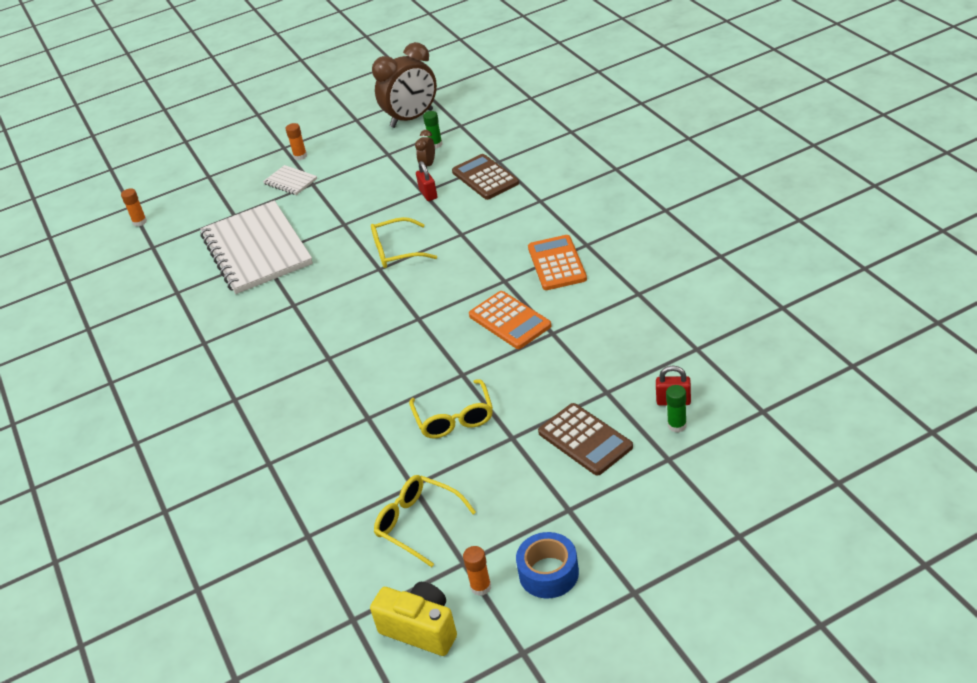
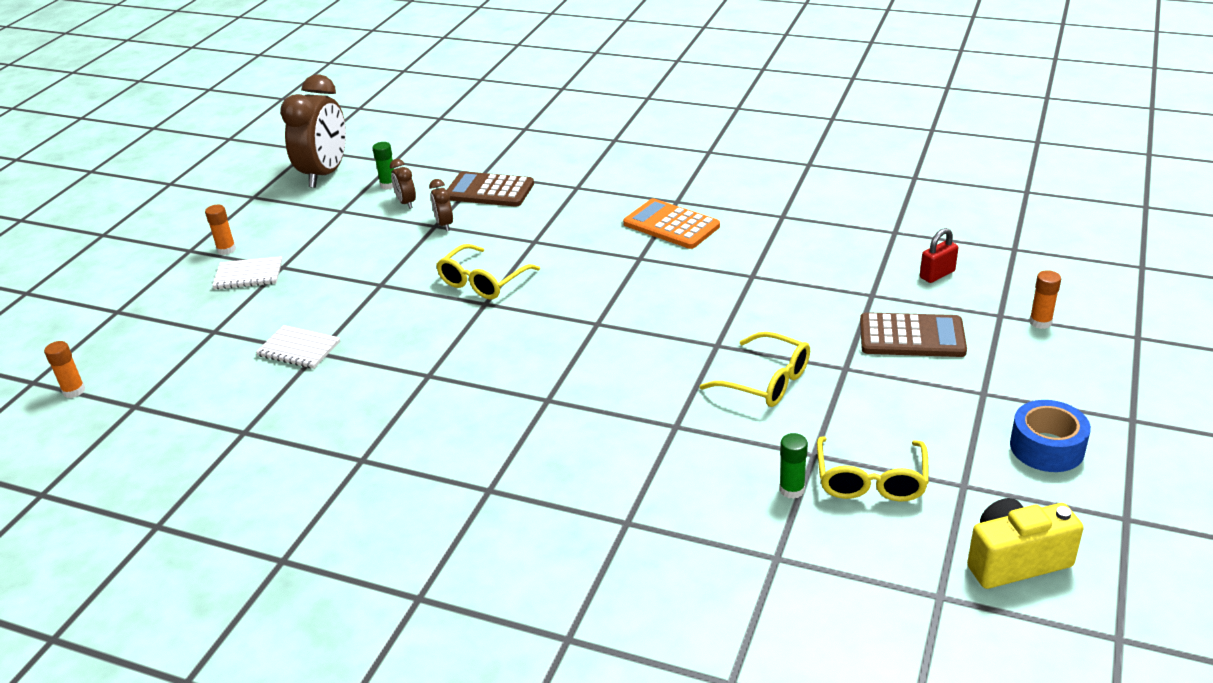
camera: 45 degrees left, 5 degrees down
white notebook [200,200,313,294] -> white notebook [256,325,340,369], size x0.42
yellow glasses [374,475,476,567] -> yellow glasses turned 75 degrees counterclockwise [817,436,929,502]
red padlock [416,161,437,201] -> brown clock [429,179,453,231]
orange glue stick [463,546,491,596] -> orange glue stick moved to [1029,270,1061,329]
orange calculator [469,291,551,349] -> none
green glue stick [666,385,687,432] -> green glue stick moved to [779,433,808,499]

::::

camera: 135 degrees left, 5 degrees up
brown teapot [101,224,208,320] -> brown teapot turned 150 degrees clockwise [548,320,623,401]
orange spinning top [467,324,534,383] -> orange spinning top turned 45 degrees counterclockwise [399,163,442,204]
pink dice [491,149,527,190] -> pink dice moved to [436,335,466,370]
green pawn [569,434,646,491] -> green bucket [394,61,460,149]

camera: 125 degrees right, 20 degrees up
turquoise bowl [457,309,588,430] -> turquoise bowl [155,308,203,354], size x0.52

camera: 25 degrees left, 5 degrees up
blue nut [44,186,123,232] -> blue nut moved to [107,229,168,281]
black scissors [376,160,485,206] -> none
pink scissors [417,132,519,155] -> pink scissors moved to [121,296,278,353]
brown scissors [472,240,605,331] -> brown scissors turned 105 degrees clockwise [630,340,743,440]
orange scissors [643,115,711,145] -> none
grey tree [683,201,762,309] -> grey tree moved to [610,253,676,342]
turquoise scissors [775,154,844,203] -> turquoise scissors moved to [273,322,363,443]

::::

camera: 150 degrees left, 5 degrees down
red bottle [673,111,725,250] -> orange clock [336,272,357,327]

::::

=== WORK INSTRUCTIONS ===
Only the lines above starting at the one containing "orange scissors [643,115,711,145] -> none" and ending at the one containing "turquoise scissors [775,154,844,203]", both included, are to be returned, exactly as they read.

=== EXPECTED ANSWER ===
orange scissors [643,115,711,145] -> none
grey tree [683,201,762,309] -> grey tree moved to [610,253,676,342]
turquoise scissors [775,154,844,203] -> turquoise scissors moved to [273,322,363,443]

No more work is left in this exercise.